- YOUR INSTRUCTIONS: Using the records below, output the stretch that opens with the line containing "pink plate C3 level 2 -> none" and closes with the line containing "pink tile G10:H11", exactly and including both lines, with nothing more.

- SUPPLIED RECORDS:

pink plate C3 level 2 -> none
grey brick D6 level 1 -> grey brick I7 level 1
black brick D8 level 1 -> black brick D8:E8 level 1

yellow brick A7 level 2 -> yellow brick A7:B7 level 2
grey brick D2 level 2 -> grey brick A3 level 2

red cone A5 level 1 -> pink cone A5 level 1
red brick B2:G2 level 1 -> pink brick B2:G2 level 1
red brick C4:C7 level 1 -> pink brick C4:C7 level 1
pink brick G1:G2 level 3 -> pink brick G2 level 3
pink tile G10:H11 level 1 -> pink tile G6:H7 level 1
==
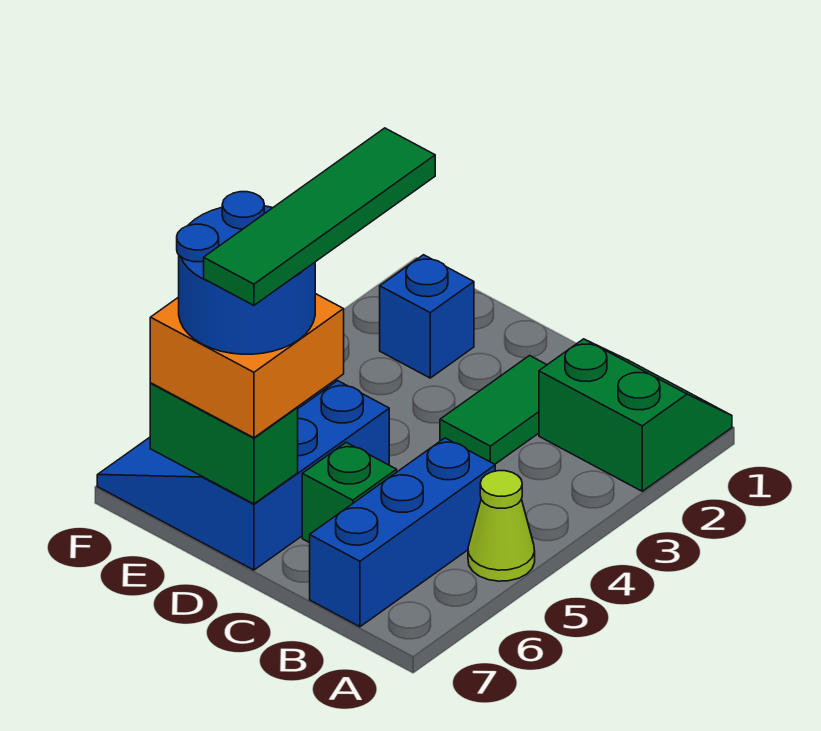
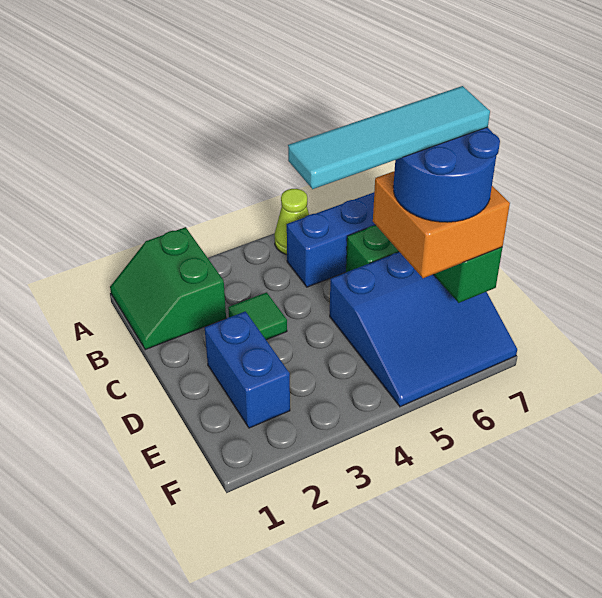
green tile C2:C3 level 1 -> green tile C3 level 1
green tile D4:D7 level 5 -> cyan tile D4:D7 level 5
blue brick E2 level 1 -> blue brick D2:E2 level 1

- WRITTEN SOLUTION:
pink plate C3 level 2 -> none
grey brick D6 level 1 -> grey brick I7 level 1
black brick D8 level 1 -> black brick D8:E8 level 1

yellow brick A7 level 2 -> yellow brick A7:B7 level 2
grey brick D2 level 2 -> grey brick A3 level 2

red cone A5 level 1 -> pink cone A5 level 1
red brick B2:G2 level 1 -> pink brick B2:G2 level 1
red brick C4:C7 level 1 -> pink brick C4:C7 level 1
pink brick G1:G2 level 3 -> pink brick G2 level 3
pink tile G10:H11 level 1 -> pink tile G6:H7 level 1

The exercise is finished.